(Records supplied begins)

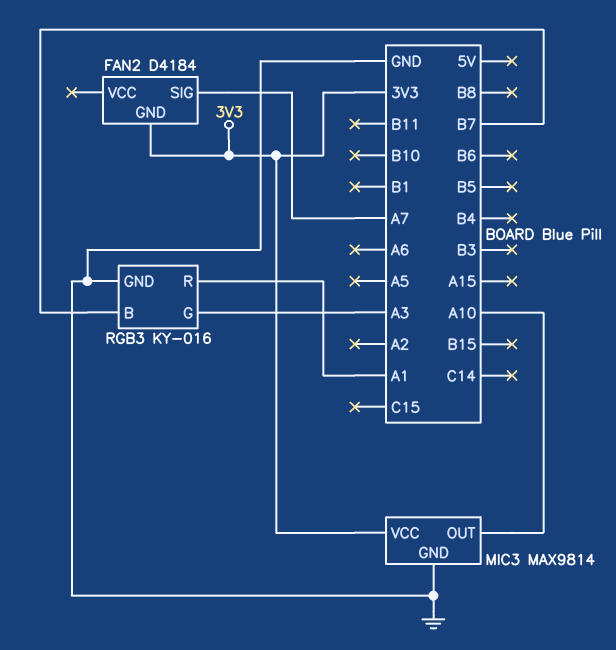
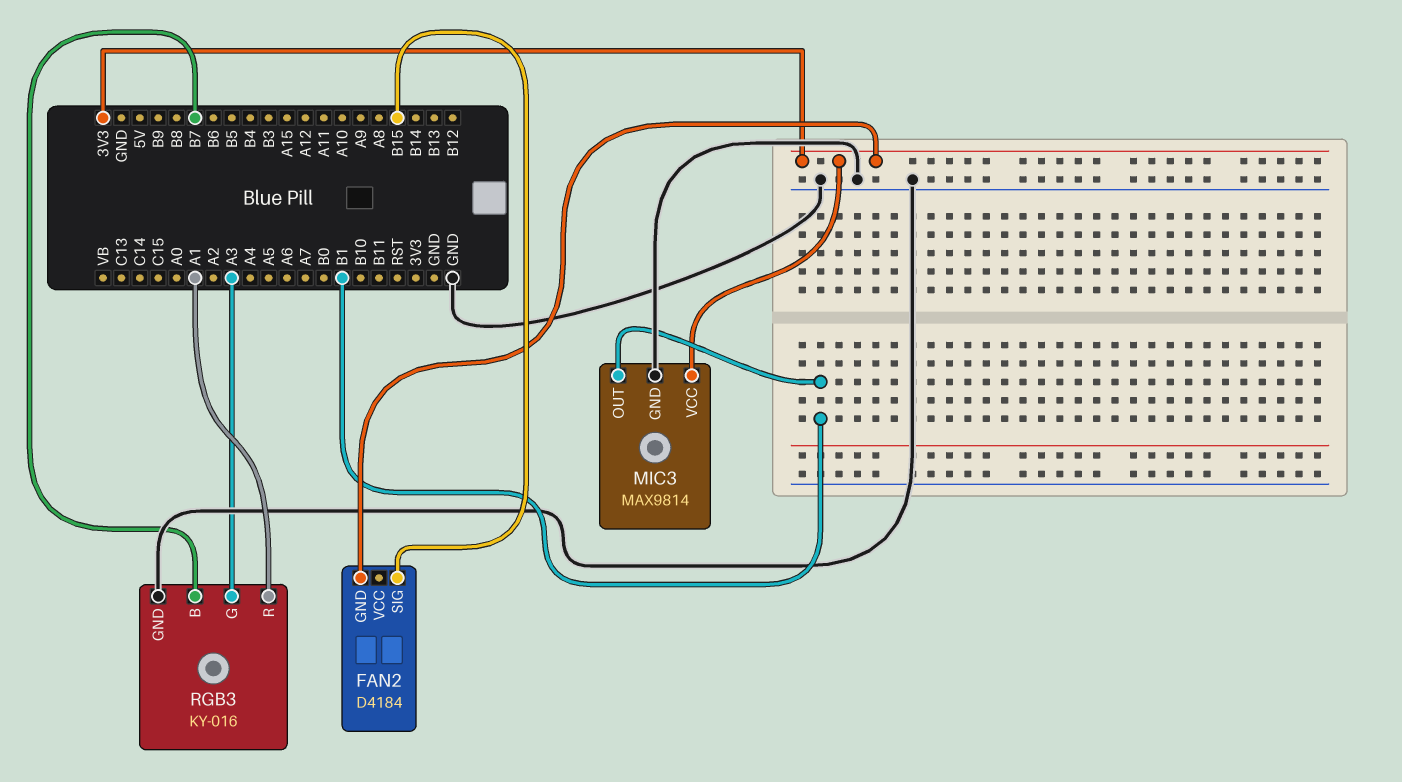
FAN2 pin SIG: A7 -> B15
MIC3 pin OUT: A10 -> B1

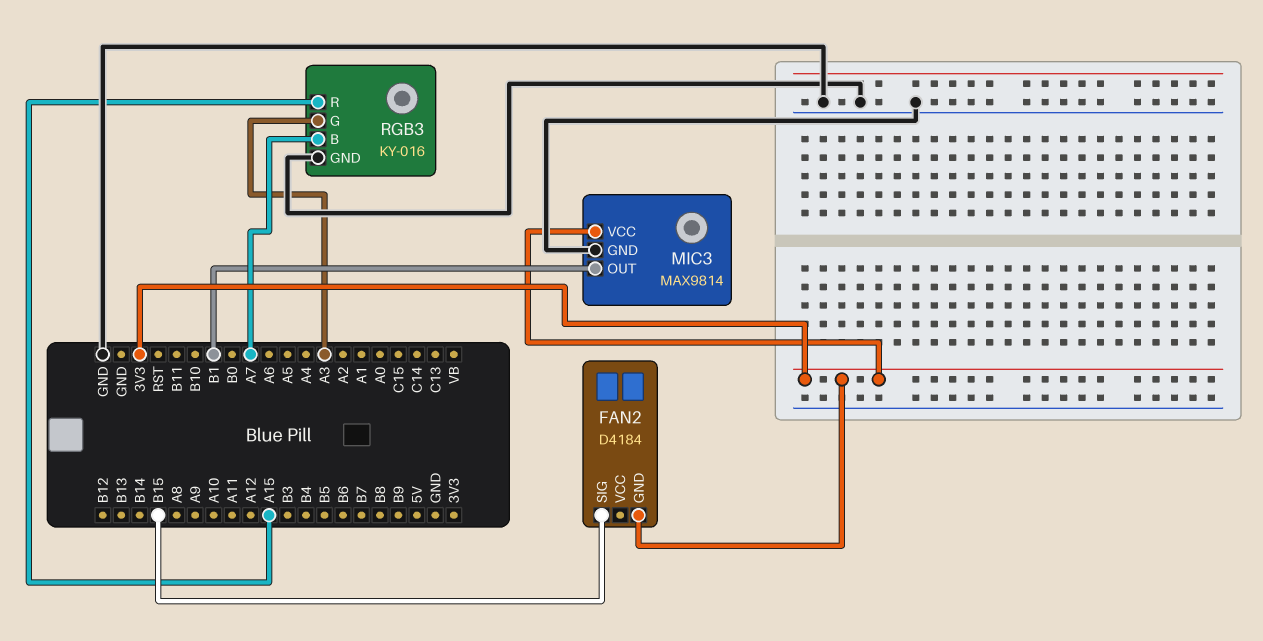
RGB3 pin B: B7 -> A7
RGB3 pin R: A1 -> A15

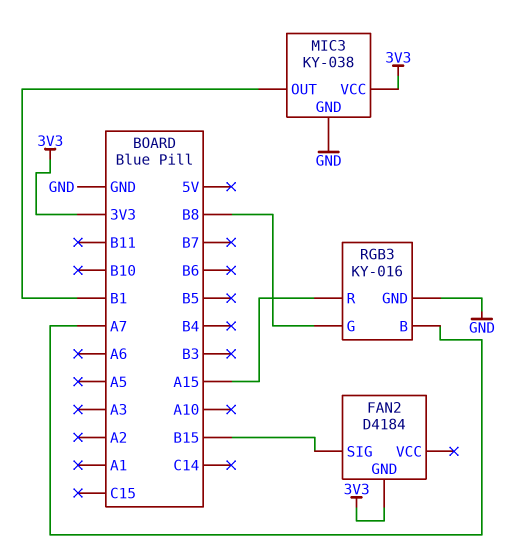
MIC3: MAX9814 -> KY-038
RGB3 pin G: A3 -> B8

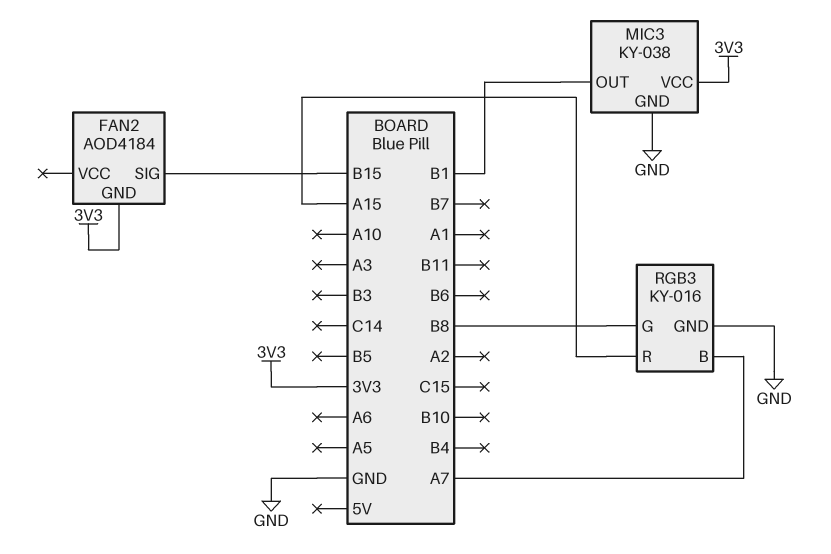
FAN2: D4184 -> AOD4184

(Records supplied ends)

• [Your objective]: Please retype, exactly and only, the lines from the one holding "MIC3: MAX9814 -> KY-038" to the end of the entries, both ends included, without any pictures.

• [Result of this task]:
MIC3: MAX9814 -> KY-038
RGB3 pin G: A3 -> B8

FAN2: D4184 -> AOD4184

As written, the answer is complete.